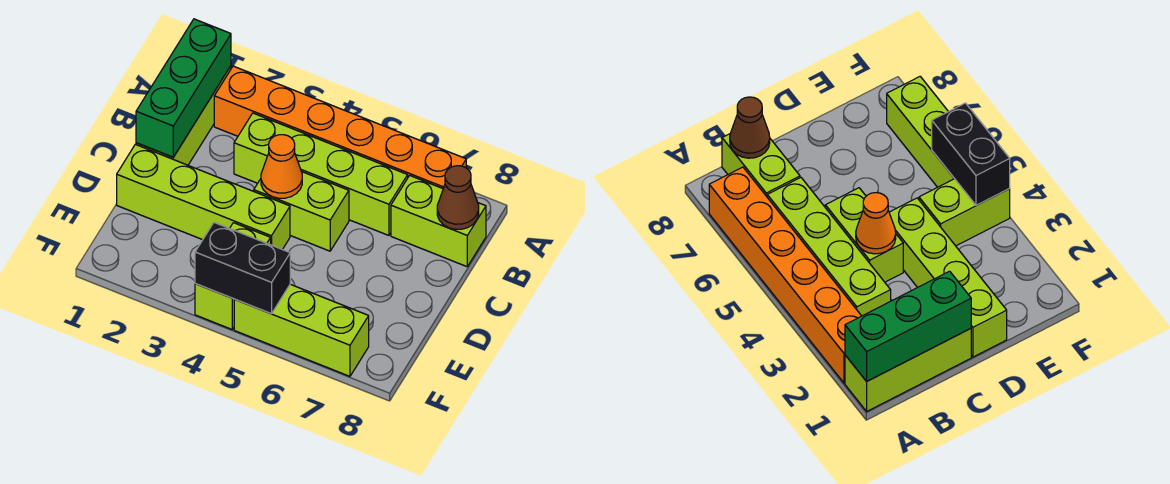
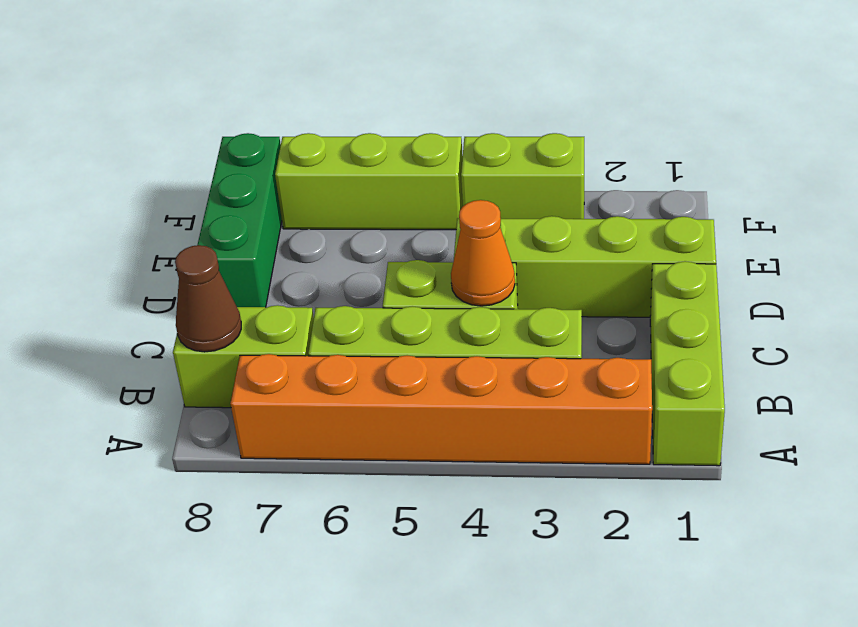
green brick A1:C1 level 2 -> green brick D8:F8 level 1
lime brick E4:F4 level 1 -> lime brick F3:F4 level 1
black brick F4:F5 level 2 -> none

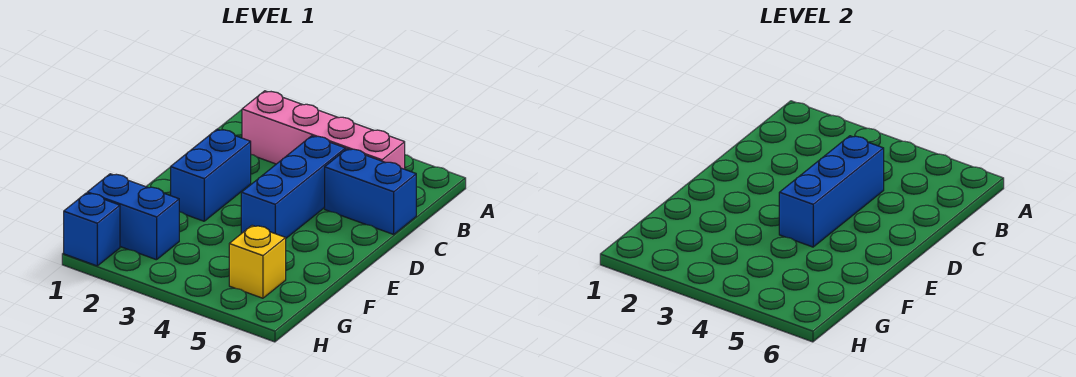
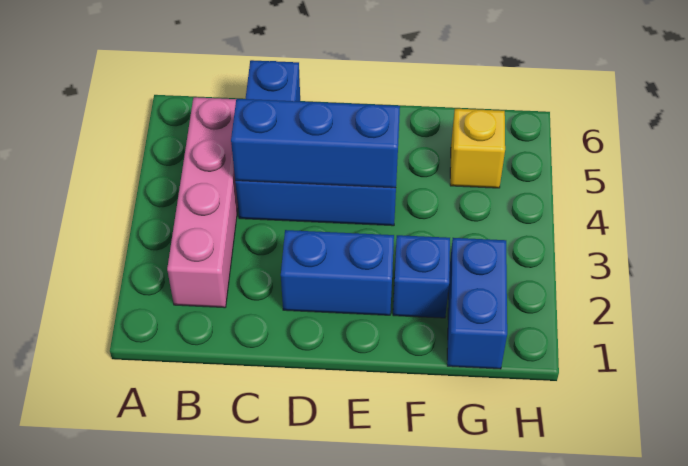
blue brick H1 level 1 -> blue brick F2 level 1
==
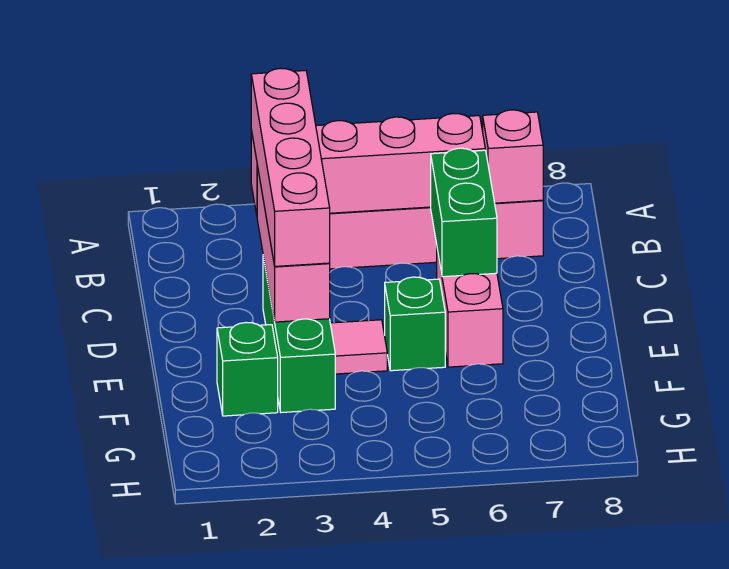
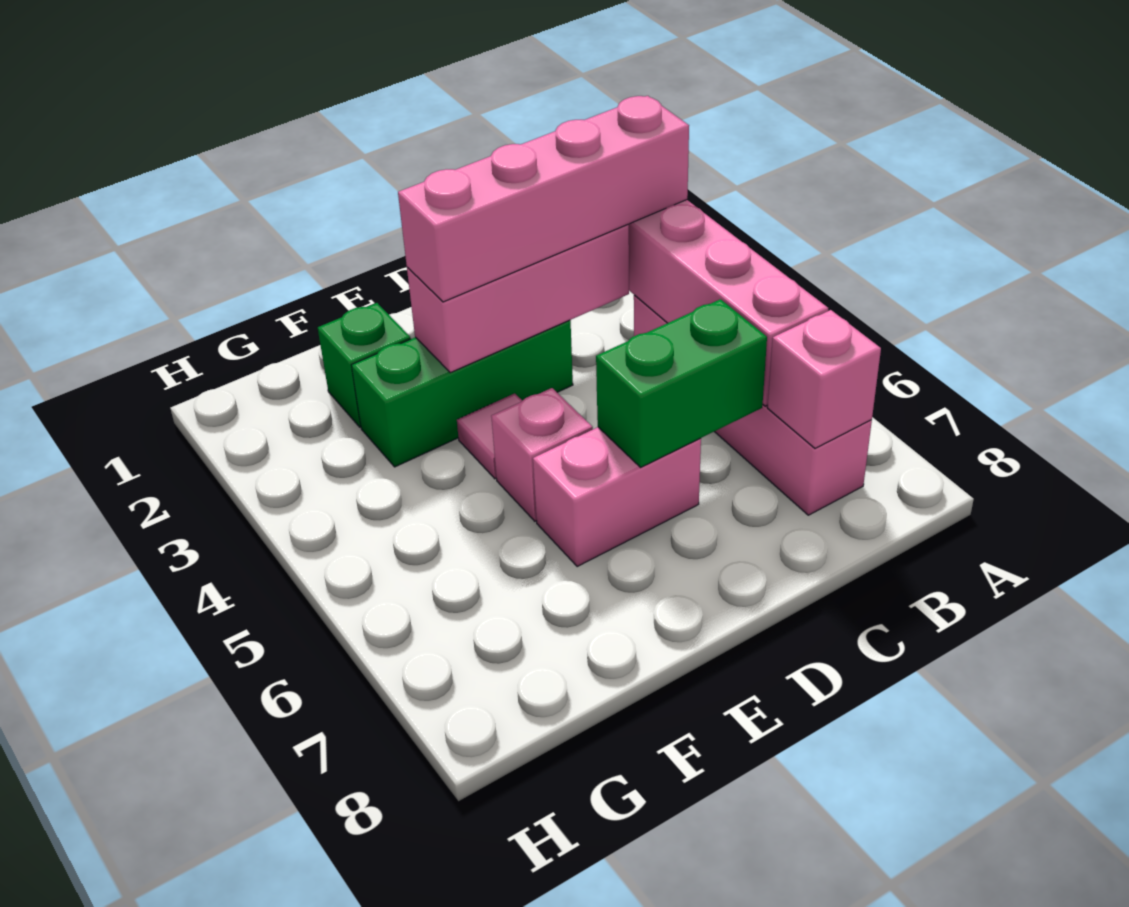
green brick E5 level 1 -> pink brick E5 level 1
---
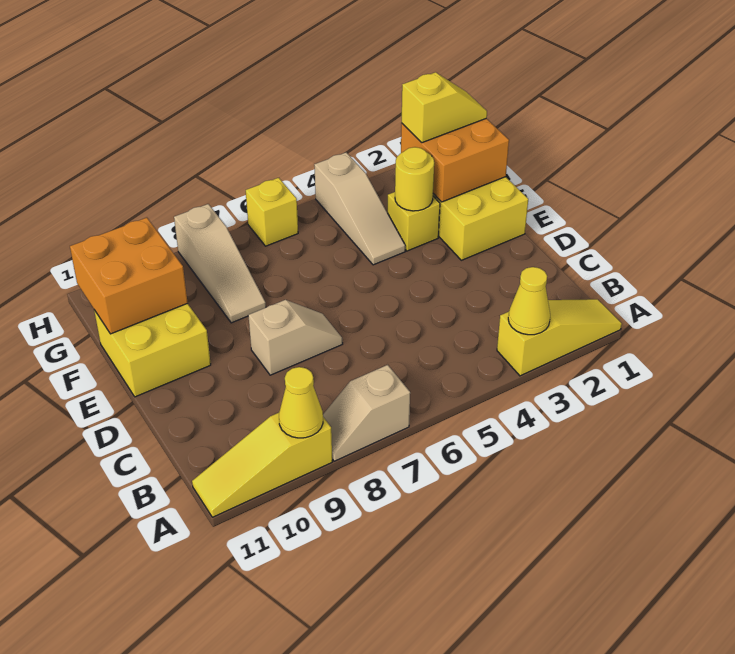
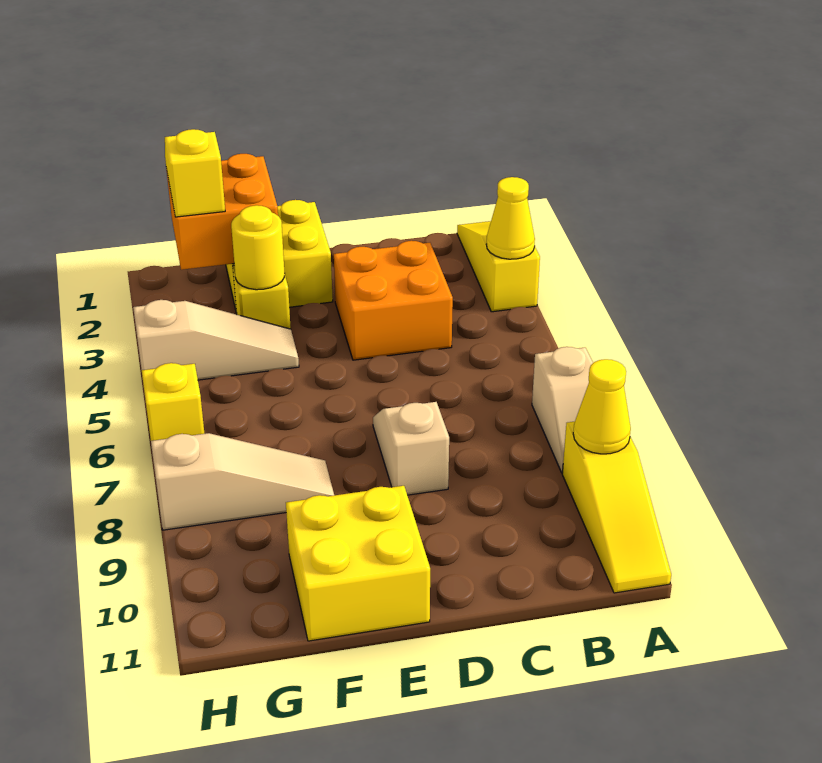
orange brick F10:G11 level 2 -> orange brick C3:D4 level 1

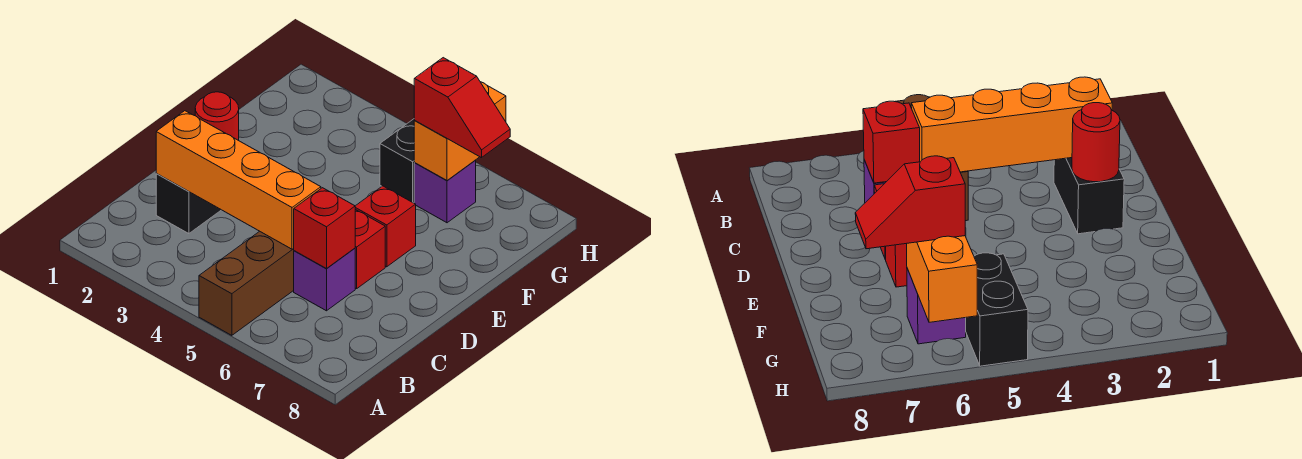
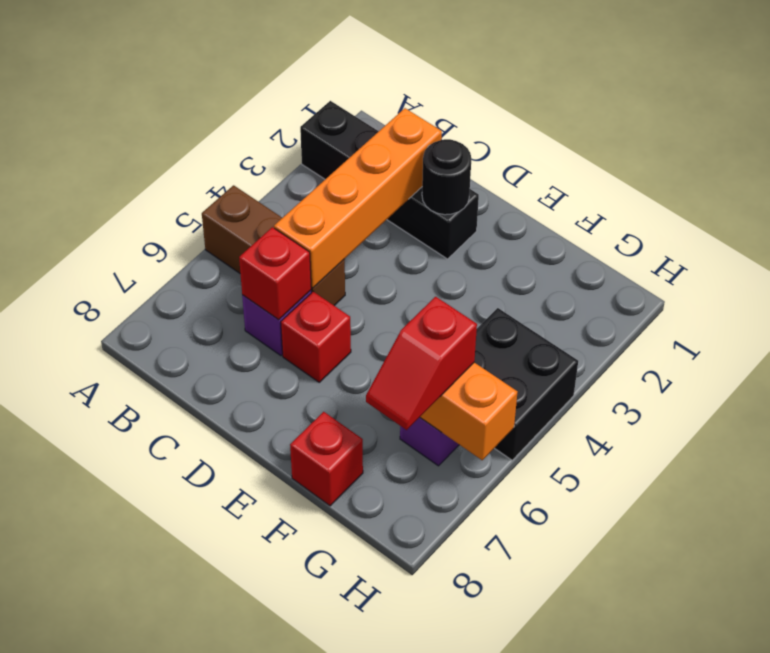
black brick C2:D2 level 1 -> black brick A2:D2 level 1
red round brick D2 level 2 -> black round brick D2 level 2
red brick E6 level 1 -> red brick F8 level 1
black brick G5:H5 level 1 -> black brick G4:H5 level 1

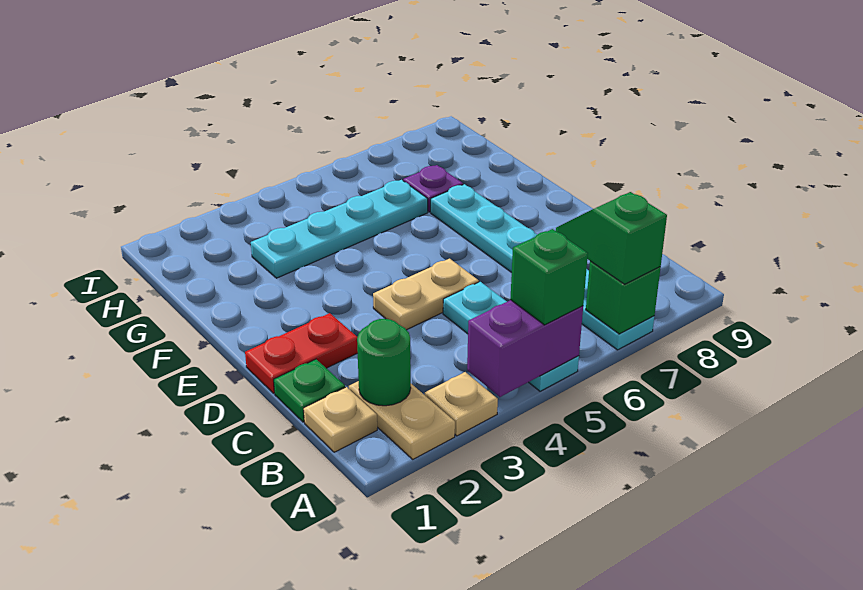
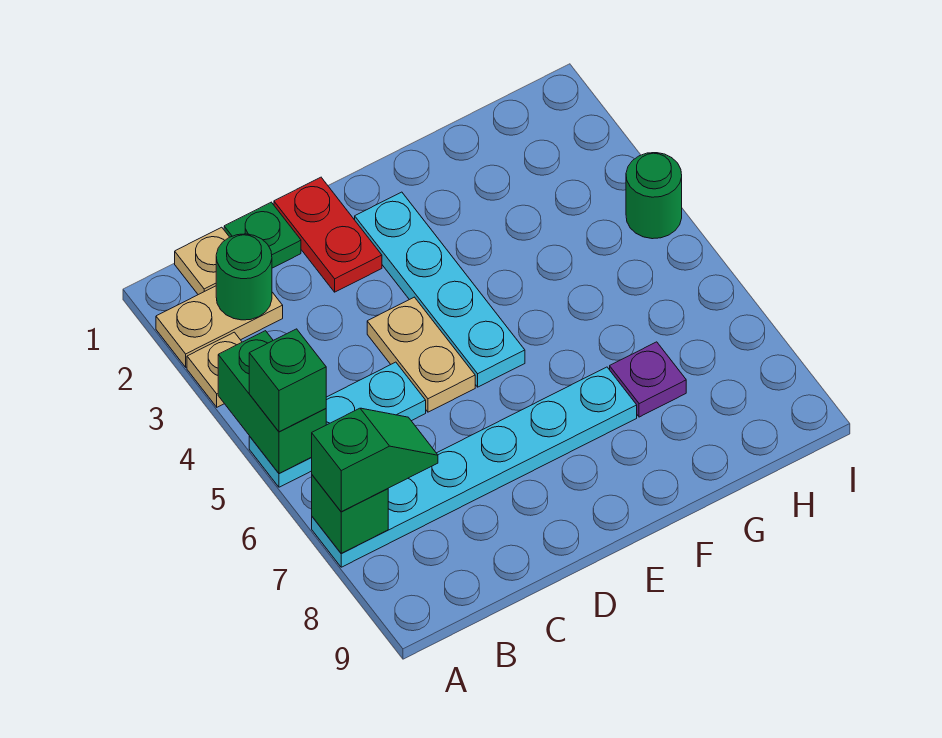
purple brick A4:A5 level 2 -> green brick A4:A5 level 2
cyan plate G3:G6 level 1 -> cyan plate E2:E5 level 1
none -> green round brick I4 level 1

## What is needed
Using the material above, reproduce only the lines that run from the line with "green brick A1:C1" up to and including the line with "blue brick H1", exactly, with the pictures dropped.

## Answer to the problem
green brick A1:C1 level 2 -> green brick D8:F8 level 1
lime brick E4:F4 level 1 -> lime brick F3:F4 level 1
black brick F4:F5 level 2 -> none

blue brick H1 level 1 -> blue brick F2 level 1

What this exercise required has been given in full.